▶ _Activity_
Copy each line containing "none" from the listing below.

____

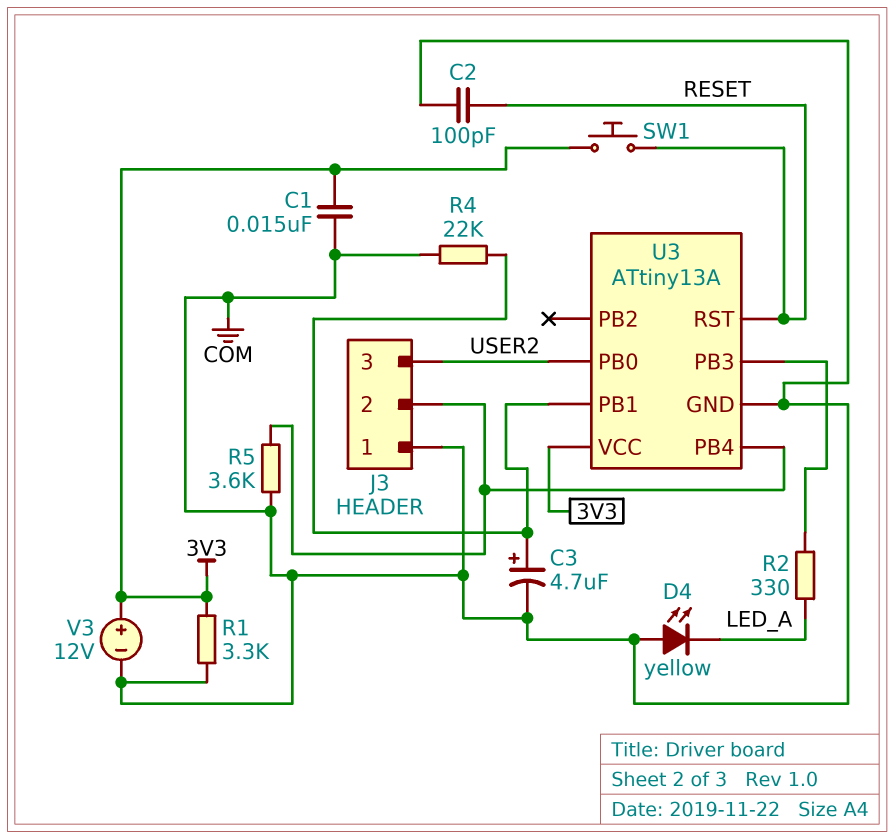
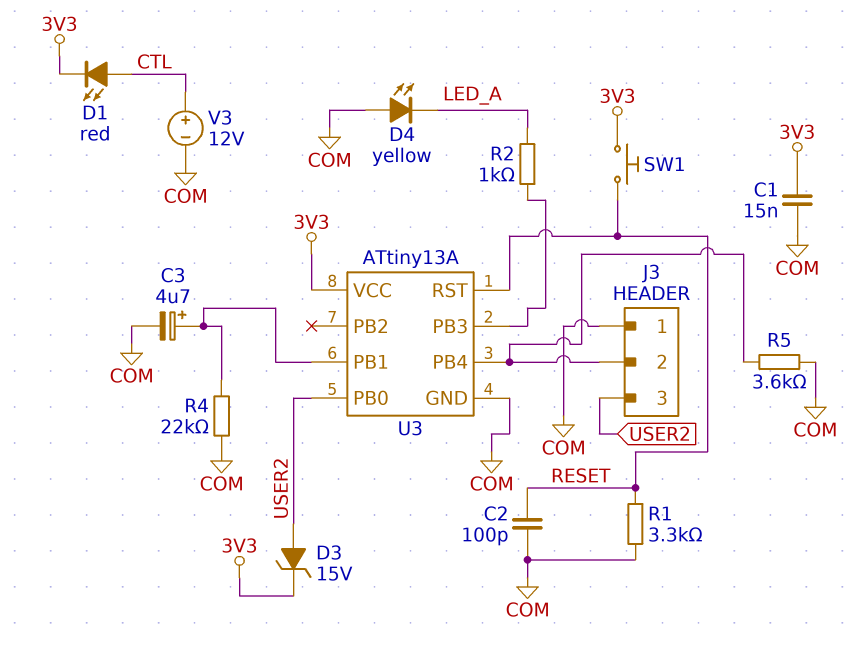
D1: none -> LED red (A CTL, K 3V3)
D3: none -> zener 15V (A USER2, K 3V3)
R1: 3.3k (3V3, COM) -> 3.3k (COM, RESET)
R2: 330 (LED_A, U3/PB3) -> 1k (LED_A, U3/PB3)
V3: 12V (plus 3V3, minus COM) -> 12V (plus CTL, minus COM)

____

▶ _Solved exercise_
D1: none -> LED red (A CTL, K 3V3)
D3: none -> zener 15V (A USER2, K 3V3)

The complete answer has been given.